Prompt: From the records below, find each line with the string "none" and copy it.

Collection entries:
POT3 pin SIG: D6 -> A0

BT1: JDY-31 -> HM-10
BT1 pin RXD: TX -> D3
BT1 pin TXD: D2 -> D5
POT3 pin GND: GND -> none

* * *

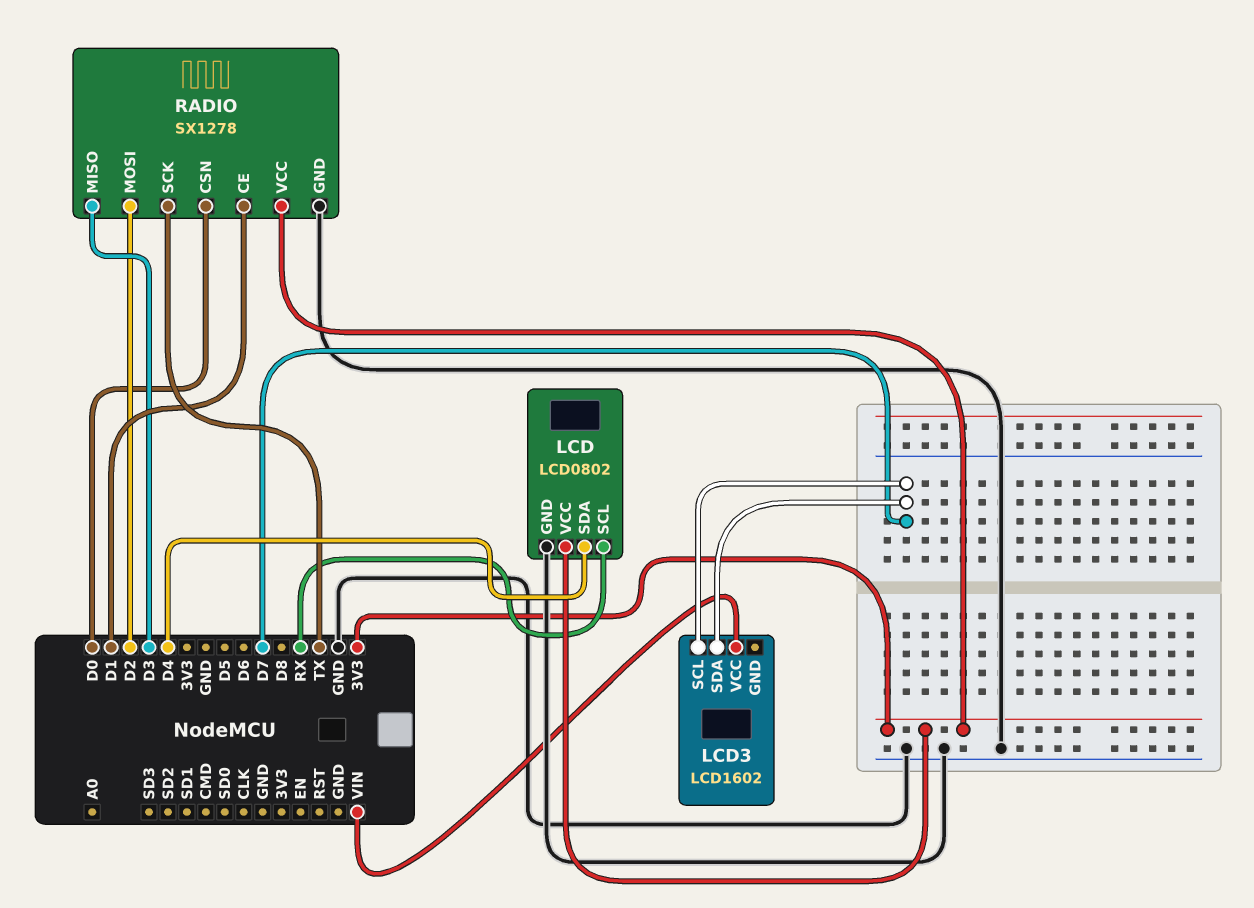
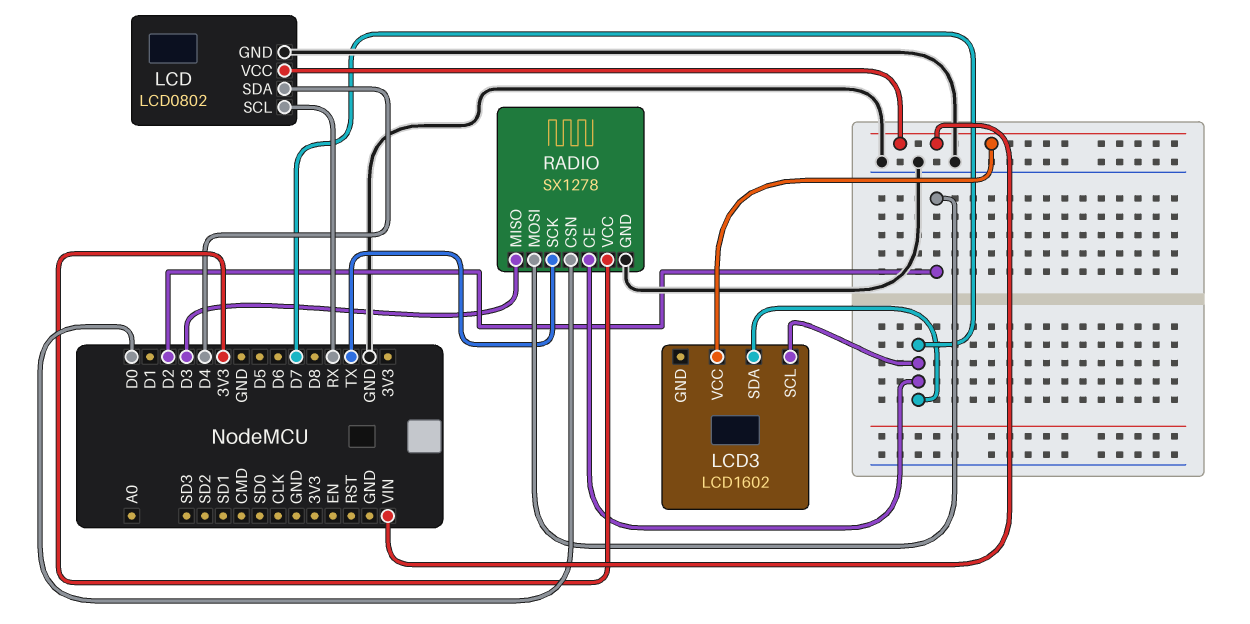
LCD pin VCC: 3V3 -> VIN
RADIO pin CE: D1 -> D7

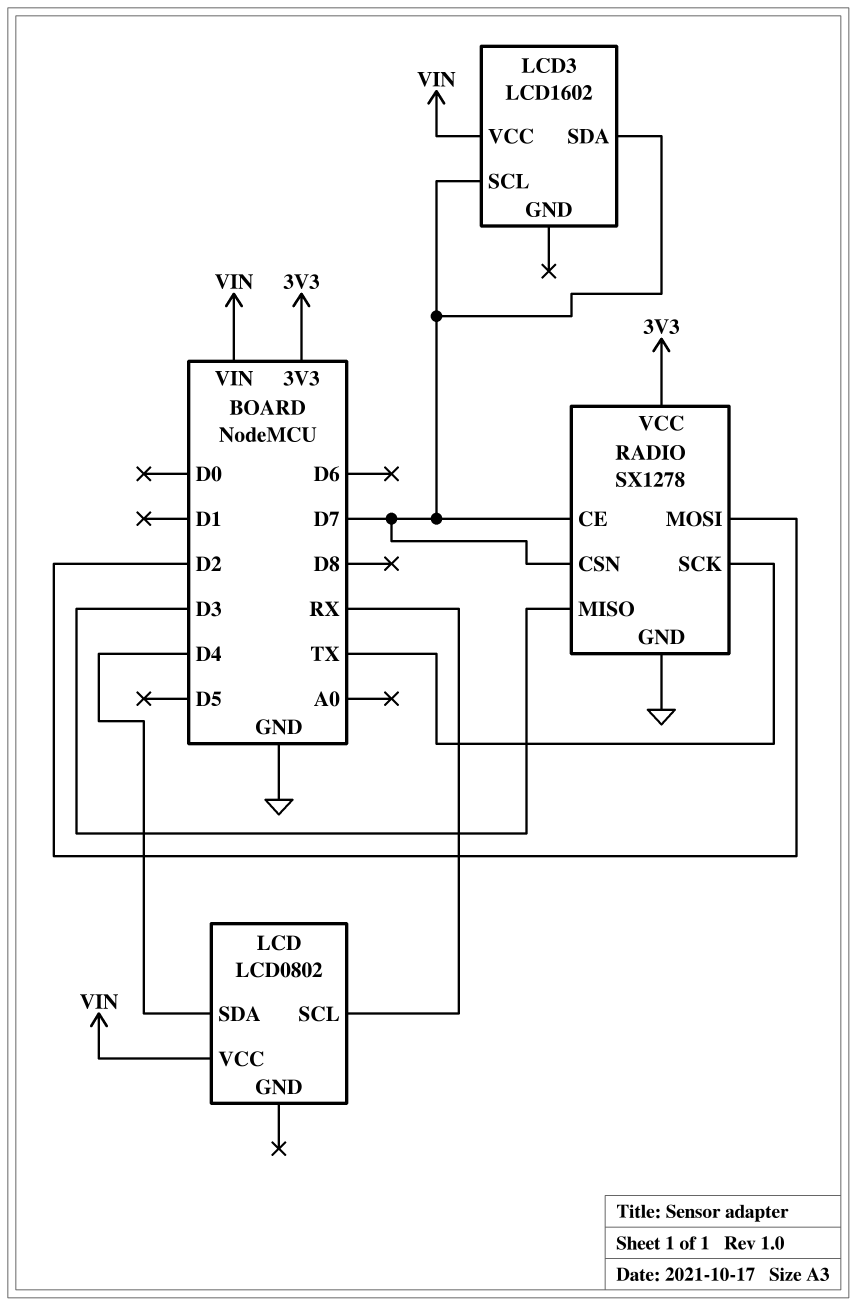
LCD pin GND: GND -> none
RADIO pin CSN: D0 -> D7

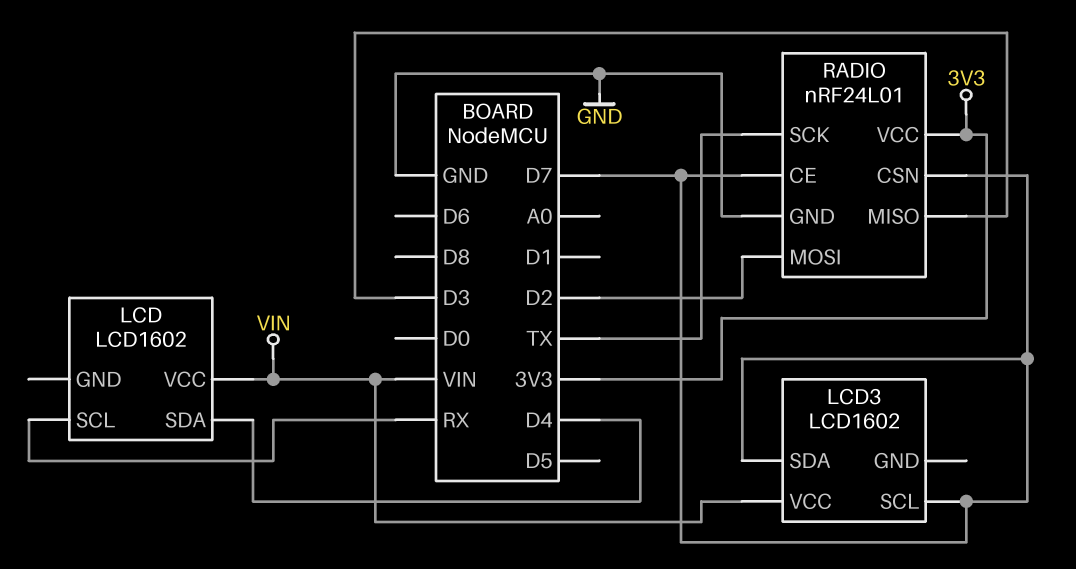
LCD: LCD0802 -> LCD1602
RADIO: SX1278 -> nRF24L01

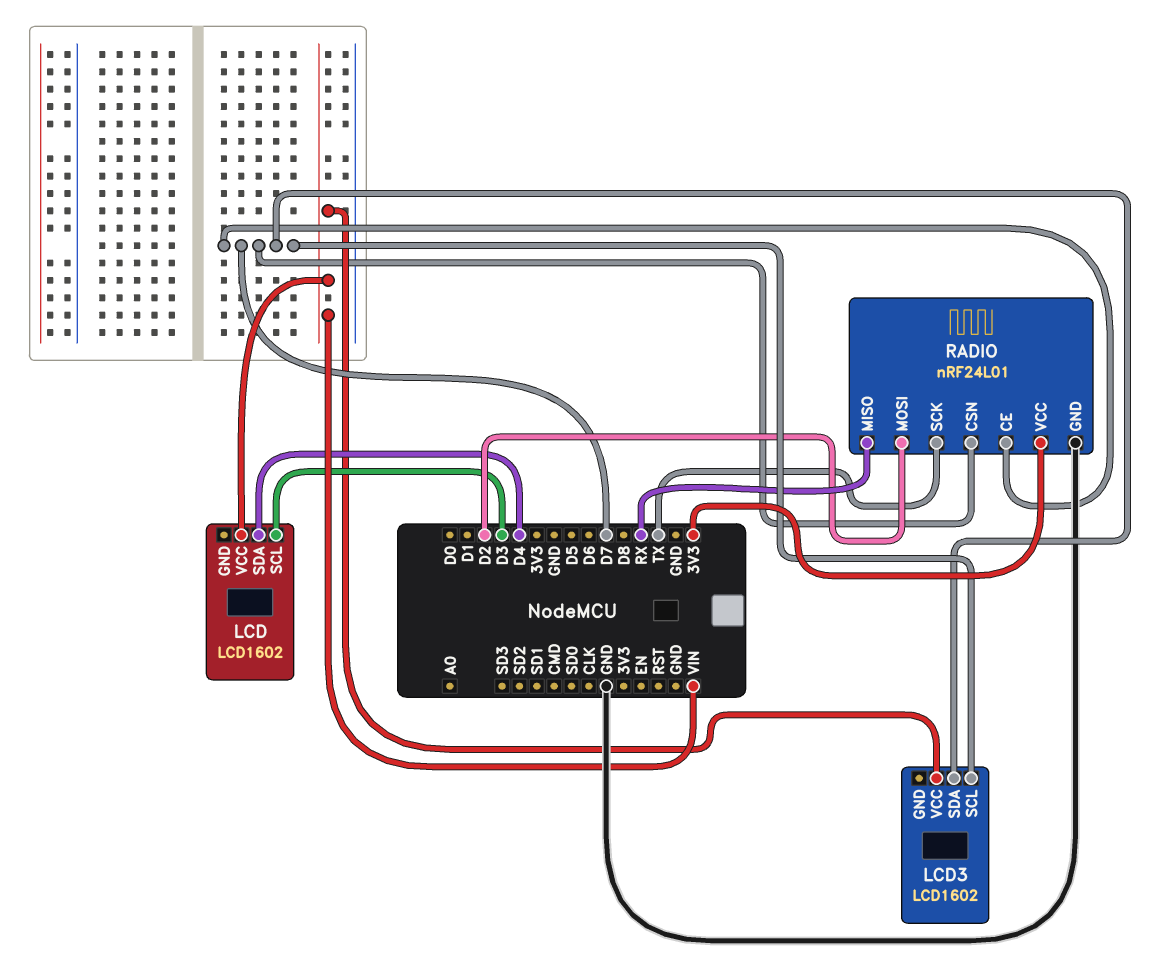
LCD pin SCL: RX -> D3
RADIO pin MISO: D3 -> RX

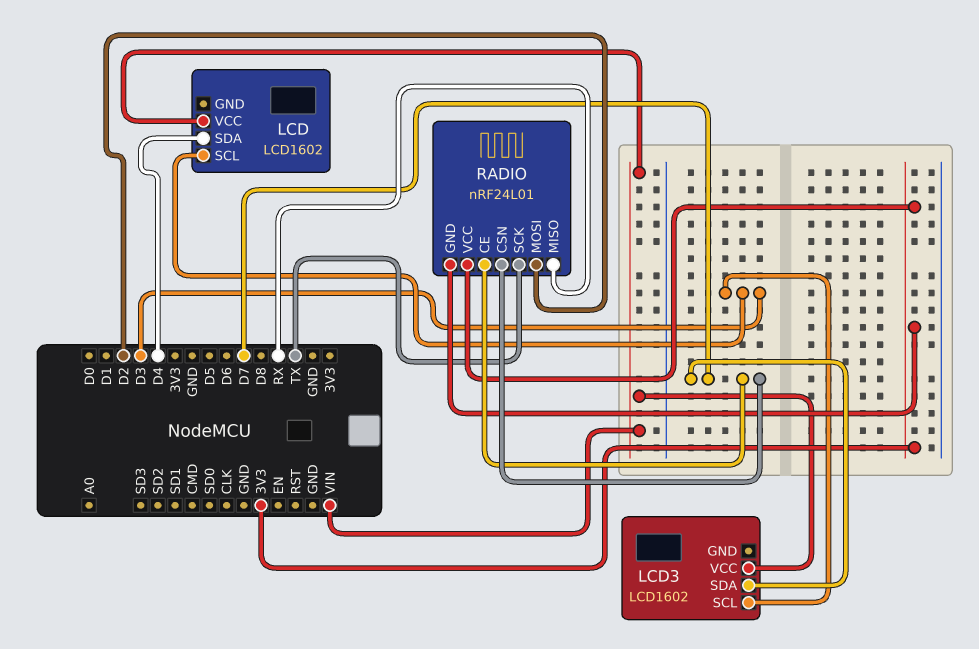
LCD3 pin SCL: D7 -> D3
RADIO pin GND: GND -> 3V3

---

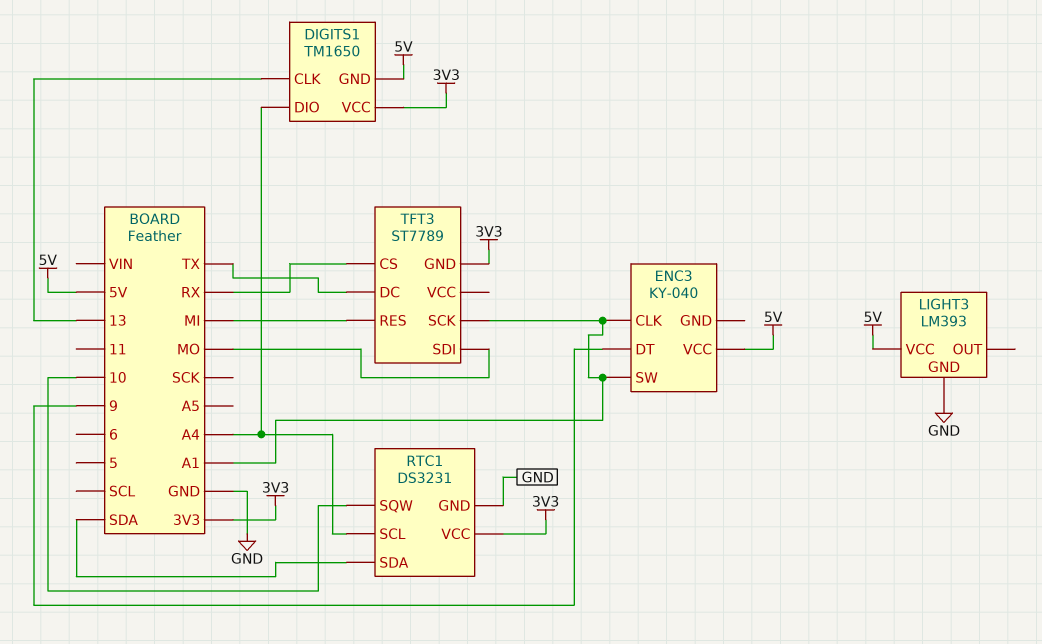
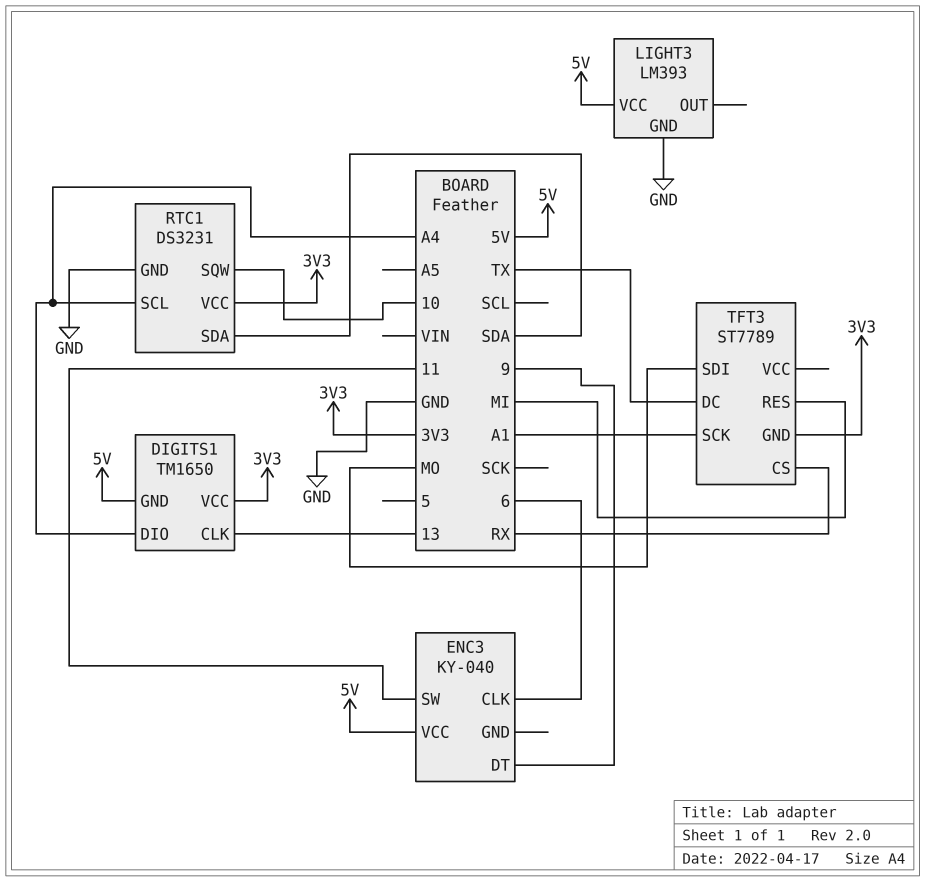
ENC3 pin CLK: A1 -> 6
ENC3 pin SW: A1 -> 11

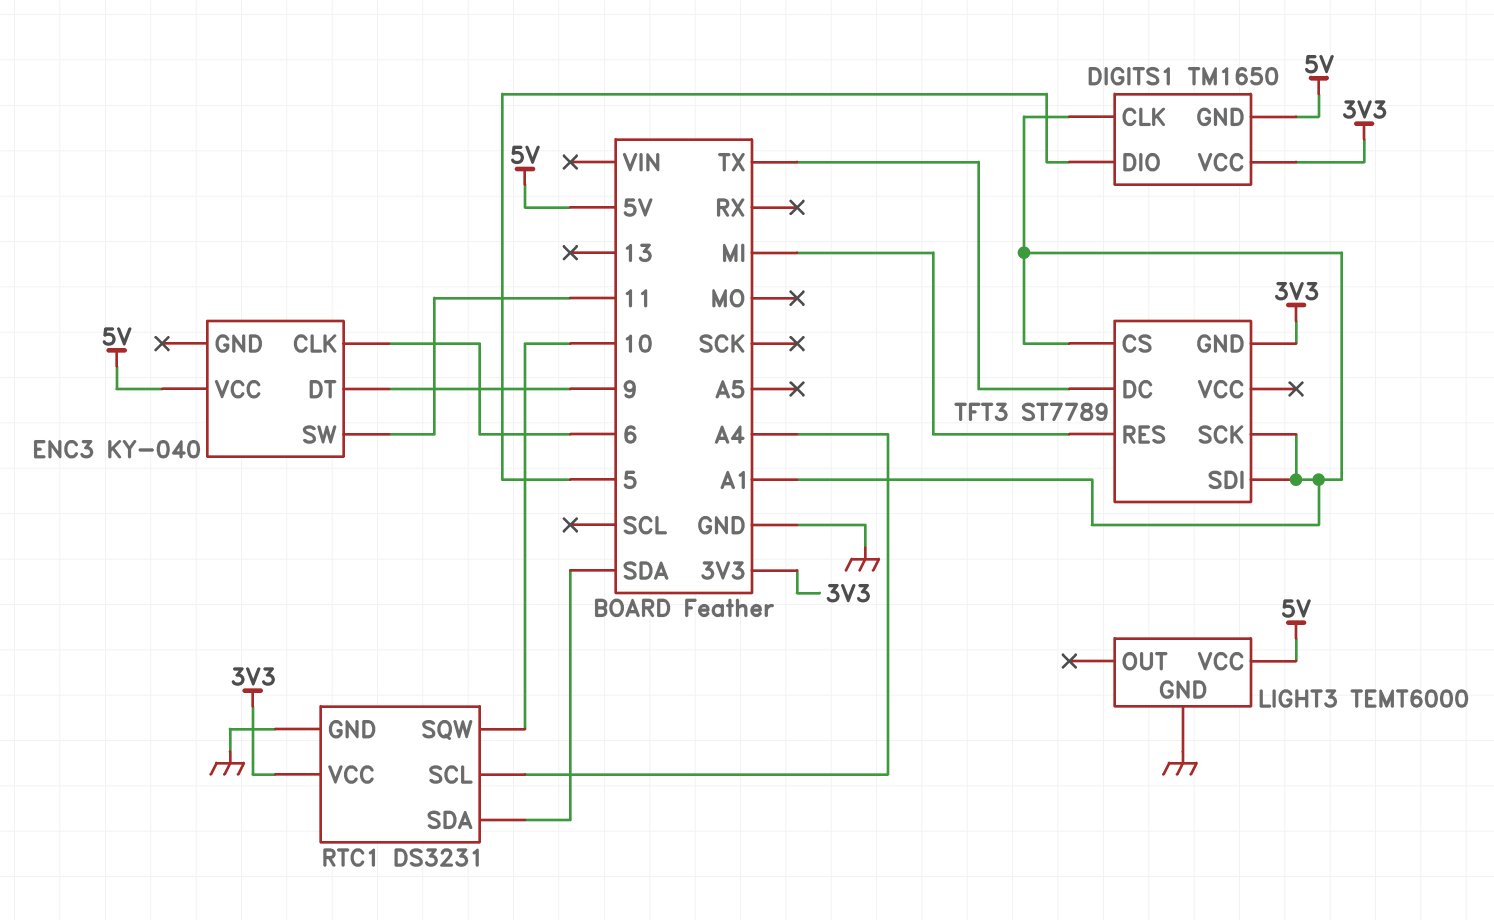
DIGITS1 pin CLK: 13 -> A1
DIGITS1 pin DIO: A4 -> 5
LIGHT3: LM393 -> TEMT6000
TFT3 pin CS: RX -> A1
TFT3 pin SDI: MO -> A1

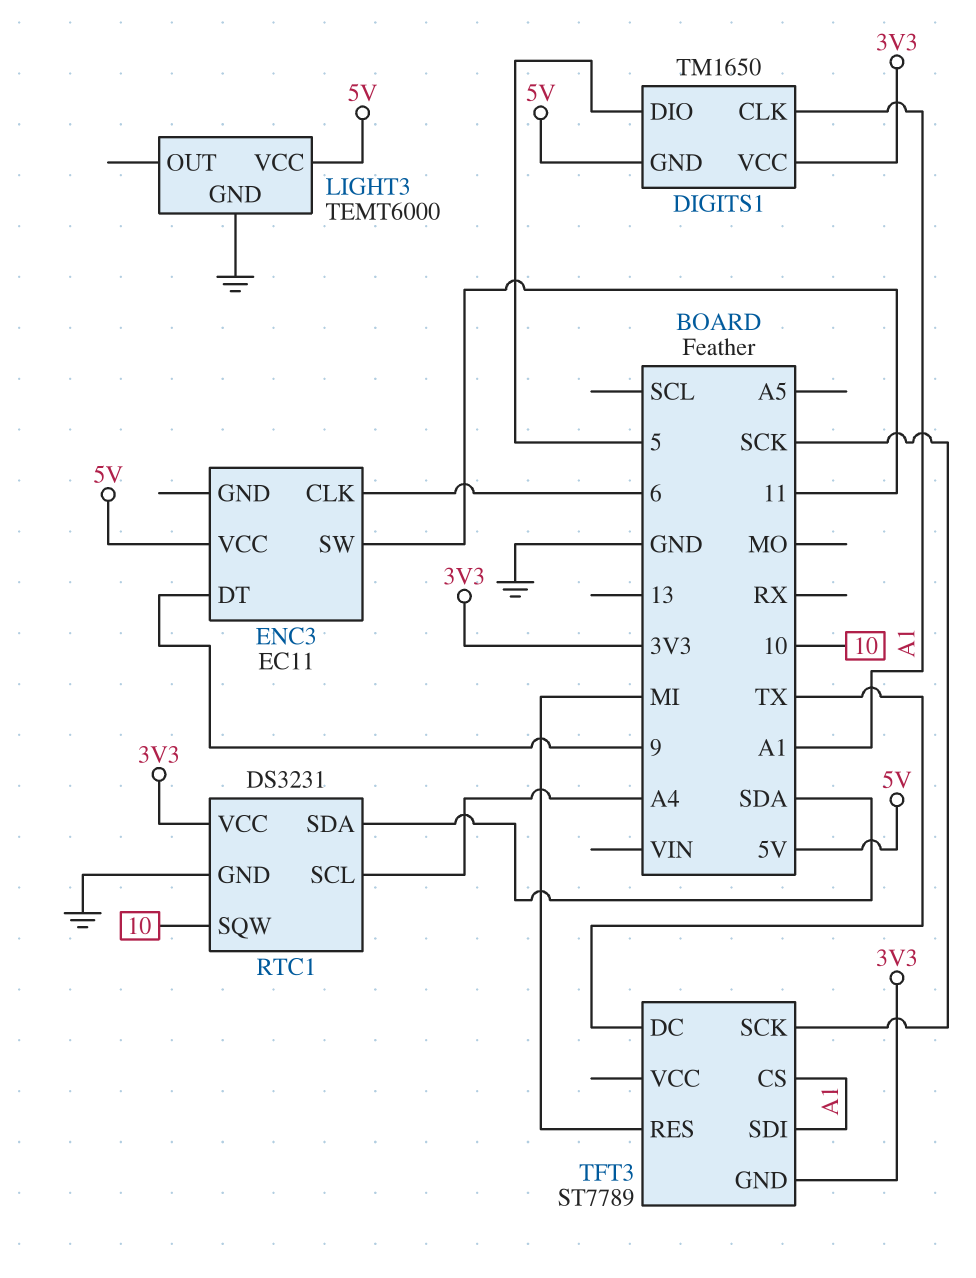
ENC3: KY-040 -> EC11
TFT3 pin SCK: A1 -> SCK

Task output:
POT3 pin GND: GND -> none
LCD pin GND: GND -> none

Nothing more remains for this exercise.